▸ WORK REQUEST:
Determine how many lines of the data include the word "pink", and write only that number.

▸ RECORDED INFORMATION:

-- -- --

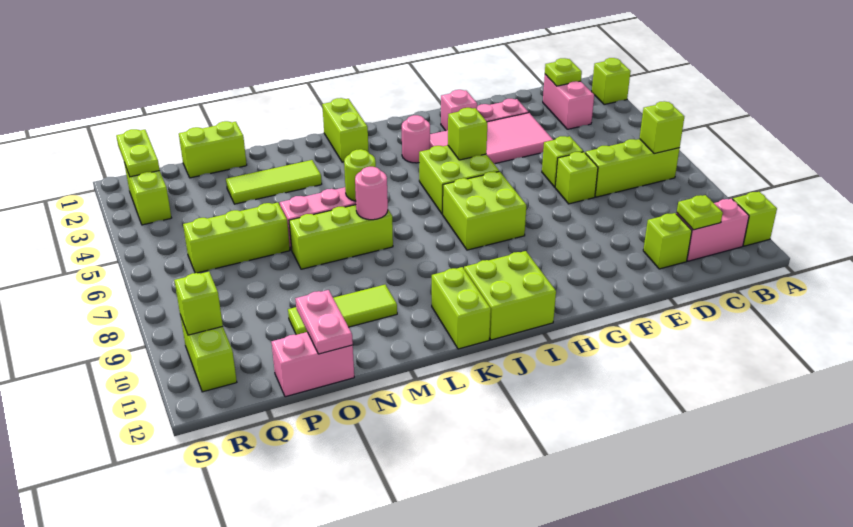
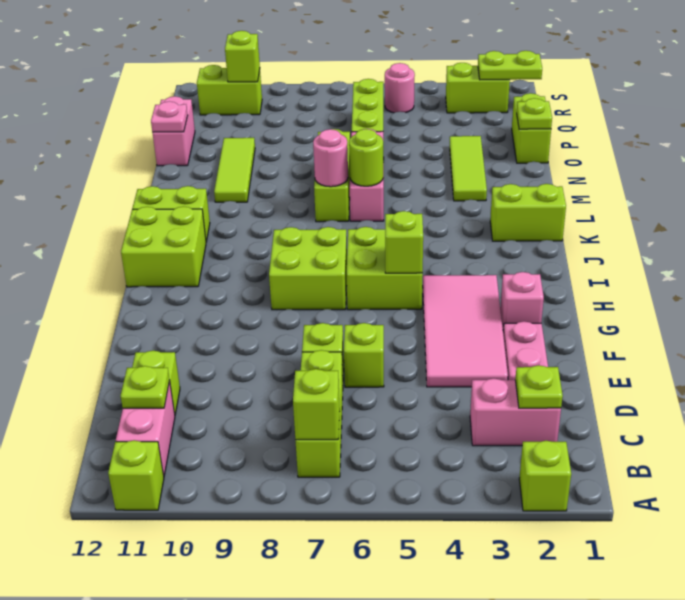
pink round brick I3 level 1 -> pink round brick R5 level 1
none -> lime plate O1 level 2
pink plate O11:O12 level 2 -> pink plate O12 level 2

-- -- --

▸ ANSWER SPACE:
2